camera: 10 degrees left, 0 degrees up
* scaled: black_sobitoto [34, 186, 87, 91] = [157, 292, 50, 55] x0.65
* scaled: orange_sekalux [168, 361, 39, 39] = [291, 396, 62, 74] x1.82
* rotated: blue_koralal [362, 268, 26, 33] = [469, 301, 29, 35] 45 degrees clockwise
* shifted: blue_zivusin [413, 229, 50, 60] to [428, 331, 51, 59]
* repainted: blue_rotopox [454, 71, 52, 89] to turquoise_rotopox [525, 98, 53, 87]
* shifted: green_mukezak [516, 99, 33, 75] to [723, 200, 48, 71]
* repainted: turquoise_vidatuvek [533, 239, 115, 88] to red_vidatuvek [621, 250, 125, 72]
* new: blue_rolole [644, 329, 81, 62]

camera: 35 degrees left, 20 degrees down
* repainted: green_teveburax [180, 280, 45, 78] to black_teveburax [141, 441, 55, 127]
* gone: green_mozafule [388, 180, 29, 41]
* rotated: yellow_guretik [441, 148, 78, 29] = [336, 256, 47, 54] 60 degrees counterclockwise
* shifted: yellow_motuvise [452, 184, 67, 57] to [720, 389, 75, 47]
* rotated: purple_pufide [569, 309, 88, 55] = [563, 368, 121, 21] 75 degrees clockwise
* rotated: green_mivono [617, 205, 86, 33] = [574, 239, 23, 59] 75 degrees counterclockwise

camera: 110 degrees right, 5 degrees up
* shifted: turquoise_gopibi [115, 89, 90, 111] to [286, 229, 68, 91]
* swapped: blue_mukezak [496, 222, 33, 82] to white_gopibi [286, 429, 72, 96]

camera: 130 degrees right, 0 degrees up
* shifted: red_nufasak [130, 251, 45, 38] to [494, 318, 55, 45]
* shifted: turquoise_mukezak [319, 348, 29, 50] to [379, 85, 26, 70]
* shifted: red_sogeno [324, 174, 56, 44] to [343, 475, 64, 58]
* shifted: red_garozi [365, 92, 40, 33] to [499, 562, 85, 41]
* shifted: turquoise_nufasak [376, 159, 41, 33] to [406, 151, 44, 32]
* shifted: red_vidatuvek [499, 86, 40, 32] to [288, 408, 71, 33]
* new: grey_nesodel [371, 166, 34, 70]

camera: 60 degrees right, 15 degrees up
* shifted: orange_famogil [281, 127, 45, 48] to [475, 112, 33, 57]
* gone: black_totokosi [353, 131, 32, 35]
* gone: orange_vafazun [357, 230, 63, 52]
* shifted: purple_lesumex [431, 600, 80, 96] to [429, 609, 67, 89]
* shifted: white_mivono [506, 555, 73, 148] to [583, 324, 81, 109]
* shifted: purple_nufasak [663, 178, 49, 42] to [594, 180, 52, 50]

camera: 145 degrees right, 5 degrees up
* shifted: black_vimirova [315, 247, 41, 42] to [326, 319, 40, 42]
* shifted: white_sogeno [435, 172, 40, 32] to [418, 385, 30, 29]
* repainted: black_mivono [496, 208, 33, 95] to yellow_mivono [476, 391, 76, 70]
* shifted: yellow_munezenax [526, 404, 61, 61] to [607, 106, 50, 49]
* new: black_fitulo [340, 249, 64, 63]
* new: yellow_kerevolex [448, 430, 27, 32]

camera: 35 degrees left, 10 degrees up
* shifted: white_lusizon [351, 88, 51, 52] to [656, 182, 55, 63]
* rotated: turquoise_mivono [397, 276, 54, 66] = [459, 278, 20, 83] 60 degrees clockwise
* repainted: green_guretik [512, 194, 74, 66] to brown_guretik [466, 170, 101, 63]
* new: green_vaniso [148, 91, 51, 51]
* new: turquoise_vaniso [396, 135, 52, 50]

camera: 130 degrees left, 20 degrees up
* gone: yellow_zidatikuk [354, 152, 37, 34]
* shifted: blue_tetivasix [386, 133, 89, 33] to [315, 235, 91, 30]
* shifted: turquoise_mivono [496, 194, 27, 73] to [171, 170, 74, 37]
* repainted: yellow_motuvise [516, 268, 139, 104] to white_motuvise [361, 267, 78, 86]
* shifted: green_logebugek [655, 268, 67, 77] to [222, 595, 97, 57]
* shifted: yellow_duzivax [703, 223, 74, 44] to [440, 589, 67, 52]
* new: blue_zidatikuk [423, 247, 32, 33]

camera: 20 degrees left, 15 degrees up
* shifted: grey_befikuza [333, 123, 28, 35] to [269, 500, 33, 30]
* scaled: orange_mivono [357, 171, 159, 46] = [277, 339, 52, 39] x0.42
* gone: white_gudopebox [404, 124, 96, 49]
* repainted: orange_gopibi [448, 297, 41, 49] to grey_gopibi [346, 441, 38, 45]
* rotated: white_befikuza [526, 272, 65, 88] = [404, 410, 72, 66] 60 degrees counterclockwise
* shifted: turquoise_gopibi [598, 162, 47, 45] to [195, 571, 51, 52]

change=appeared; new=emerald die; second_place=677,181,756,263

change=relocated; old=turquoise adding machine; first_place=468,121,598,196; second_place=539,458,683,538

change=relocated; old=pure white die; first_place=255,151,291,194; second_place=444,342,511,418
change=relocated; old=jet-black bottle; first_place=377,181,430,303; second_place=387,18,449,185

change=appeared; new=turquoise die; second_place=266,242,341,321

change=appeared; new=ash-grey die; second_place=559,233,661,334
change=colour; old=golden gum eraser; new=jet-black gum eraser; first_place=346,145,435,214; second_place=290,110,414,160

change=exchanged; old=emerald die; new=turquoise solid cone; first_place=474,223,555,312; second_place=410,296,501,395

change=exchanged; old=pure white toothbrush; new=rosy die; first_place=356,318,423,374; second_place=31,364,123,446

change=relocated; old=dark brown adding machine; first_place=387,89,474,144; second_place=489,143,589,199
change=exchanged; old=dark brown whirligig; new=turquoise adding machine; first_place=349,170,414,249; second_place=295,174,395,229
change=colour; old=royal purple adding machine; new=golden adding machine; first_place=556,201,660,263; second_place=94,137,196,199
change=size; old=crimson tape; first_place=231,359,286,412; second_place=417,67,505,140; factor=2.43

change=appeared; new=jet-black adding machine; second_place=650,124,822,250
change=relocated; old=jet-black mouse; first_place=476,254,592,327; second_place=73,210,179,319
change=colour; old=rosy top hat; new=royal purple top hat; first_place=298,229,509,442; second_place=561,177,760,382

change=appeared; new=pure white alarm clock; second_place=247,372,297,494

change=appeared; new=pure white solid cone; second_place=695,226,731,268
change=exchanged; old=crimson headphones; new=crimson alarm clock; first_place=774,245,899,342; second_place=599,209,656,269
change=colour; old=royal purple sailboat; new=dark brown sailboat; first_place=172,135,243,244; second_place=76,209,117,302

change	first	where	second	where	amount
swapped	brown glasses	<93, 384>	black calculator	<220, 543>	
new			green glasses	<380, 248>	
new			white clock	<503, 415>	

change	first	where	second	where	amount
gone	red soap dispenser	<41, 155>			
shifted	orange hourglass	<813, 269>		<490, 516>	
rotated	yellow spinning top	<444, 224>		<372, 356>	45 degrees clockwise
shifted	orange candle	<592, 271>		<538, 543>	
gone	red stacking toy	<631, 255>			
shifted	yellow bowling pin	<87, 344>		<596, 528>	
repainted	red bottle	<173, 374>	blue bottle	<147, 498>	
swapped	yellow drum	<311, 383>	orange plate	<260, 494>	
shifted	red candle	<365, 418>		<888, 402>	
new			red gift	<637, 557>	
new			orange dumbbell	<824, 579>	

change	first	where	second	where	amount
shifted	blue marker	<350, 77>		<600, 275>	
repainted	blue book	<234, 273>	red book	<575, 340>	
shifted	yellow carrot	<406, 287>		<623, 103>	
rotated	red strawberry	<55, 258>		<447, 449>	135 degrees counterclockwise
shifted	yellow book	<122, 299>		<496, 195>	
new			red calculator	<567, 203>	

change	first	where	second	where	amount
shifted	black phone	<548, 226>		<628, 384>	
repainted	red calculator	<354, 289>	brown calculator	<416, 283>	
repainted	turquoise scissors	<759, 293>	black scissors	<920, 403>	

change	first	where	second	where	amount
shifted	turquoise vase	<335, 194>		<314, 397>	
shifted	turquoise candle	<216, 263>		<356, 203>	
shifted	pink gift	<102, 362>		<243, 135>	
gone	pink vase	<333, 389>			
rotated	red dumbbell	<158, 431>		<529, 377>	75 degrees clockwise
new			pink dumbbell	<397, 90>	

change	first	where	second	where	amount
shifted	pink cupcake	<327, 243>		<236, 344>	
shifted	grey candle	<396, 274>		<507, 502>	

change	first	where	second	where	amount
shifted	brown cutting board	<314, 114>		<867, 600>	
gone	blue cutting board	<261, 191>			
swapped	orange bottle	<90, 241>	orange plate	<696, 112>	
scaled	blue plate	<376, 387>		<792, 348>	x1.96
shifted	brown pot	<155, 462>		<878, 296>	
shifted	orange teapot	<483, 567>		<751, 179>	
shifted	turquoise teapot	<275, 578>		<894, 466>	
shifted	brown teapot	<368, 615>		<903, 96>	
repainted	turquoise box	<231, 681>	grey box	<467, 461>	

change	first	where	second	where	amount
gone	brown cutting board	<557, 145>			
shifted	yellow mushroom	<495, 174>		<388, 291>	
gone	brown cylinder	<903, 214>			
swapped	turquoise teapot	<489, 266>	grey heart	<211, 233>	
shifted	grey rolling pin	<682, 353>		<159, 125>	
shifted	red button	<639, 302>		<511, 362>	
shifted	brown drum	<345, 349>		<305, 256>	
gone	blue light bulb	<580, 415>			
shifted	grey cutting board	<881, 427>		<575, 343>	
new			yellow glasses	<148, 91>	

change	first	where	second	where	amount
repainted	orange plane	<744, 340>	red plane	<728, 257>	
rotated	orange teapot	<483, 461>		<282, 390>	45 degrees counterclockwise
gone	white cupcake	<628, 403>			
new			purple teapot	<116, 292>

- [What is being asked]
If a line falls between the first line of the data above and the line holding "250, 125, 72]", inclusive, retype it exactly; retype no other line.

- [Answer to the exercise]
camera: 10 degrees left, 0 degrees up
* scaled: black_sobitoto [34, 186, 87, 91] = [157, 292, 50, 55] x0.65
* scaled: orange_sekalux [168, 361, 39, 39] = [291, 396, 62, 74] x1.82
* rotated: blue_koralal [362, 268, 26, 33] = [469, 301, 29, 35] 45 degrees clockwise
* shifted: blue_zivusin [413, 229, 50, 60] to [428, 331, 51, 59]
* repainted: blue_rotopox [454, 71, 52, 89] to turquoise_rotopox [525, 98, 53, 87]
* shifted: green_mukezak [516, 99, 33, 75] to [723, 200, 48, 71]
* repainted: turquoise_vidatuvek [533, 239, 115, 88] to red_vidatuvek [621, 250, 125, 72]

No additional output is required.